=== ACTIVITY ===
Among the lines below, copy each one in which "square" appears.

(Shape state change listings)
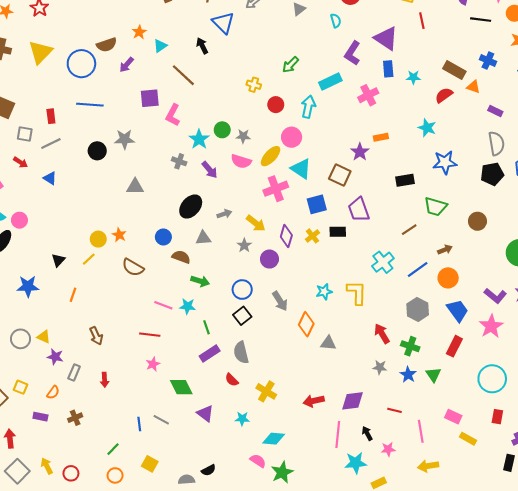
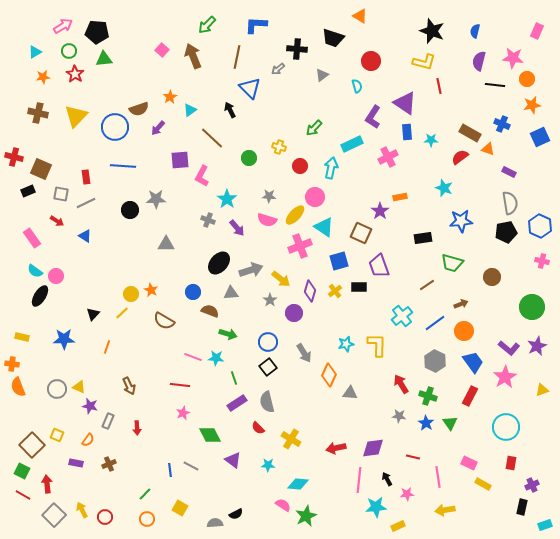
green circle: (222, 130) -> (249, 158), moved
gray arrow: (224, 214) -> (251, 270), size x1.6

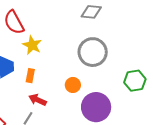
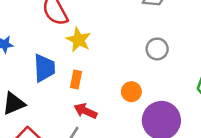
gray circle: (93, 52) -> (157, 49), size x0.6

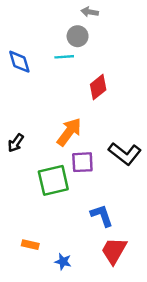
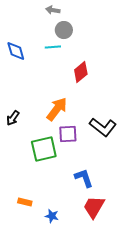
gray arrow: (90, 12) -> (53, 10), moved

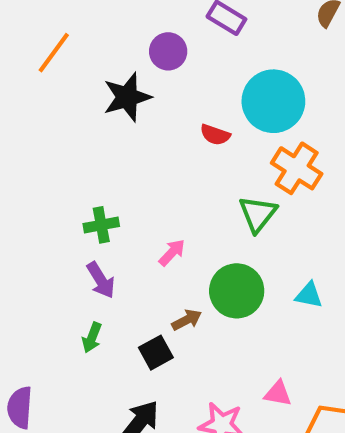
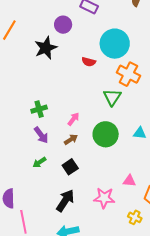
brown arrow: (187, 320) -> (71, 139), moved
green arrow: (92, 338) -> (39, 162), turned 40

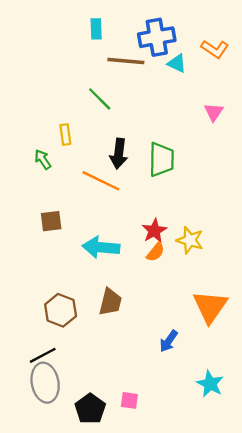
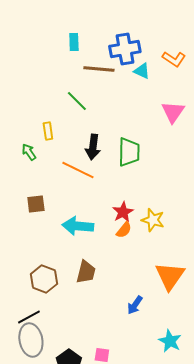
pink triangle: (214, 112) -> (173, 112), size x1.4

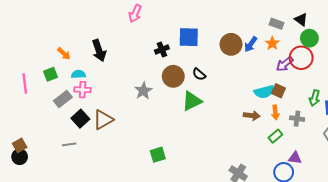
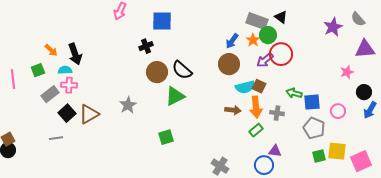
gray rectangle: (276, 24) -> (257, 21), size x1.5
blue square: (189, 37) -> (162, 21), moved
green circle: (309, 38) -> (268, 35), moved
brown circle: (231, 44) -> (229, 64), moved
black arrow: (99, 51) -> (75, 54), moved
black semicircle: (199, 74) -> (182, 70), size x1.5
gray star: (143, 91) -> (128, 105), moved
green arrow: (315, 98) -> (294, 93), turned 91
orange arrow: (275, 112) -> (256, 107), size x1.5
green square: (158, 155) -> (166, 137), moved

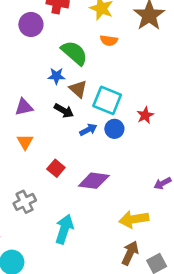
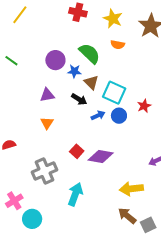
purple circle: (31, 24) -> (55, 60), moved
red square: (56, 168) -> (77, 151), moved
gray cross: (25, 202) -> (45, 171), size x1.4
brown arrow: (130, 253) -> (127, 216), turned -78

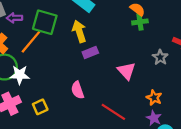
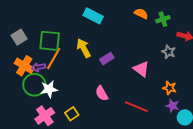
purple arrow: (14, 18) -> (38, 67), moved
green square: (45, 22) -> (50, 41), moved
green cross: (140, 22) -> (163, 19), moved
yellow arrow: (79, 31) -> (84, 48), moved

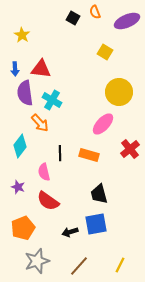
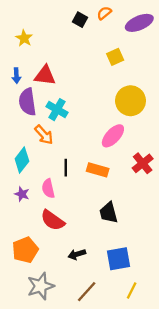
orange semicircle: (95, 12) -> (104, 13), turned 72
yellow square: (105, 52) -> (115, 57), turned 35
purple star: (18, 187) -> (22, 194), moved
blue square: (96, 224) -> (118, 259), moved

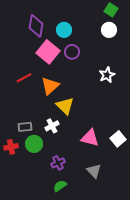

=== RESULT FOR THIS TASK ===
blue square: (189, 37) -> (162, 21), moved
green square: (158, 155) -> (166, 137), moved
red square: (56, 168) -> (77, 151), moved
green square: (45, 22) -> (50, 41), moved
yellow square: (105, 52) -> (115, 57), turned 35
blue square: (96, 224) -> (118, 259), moved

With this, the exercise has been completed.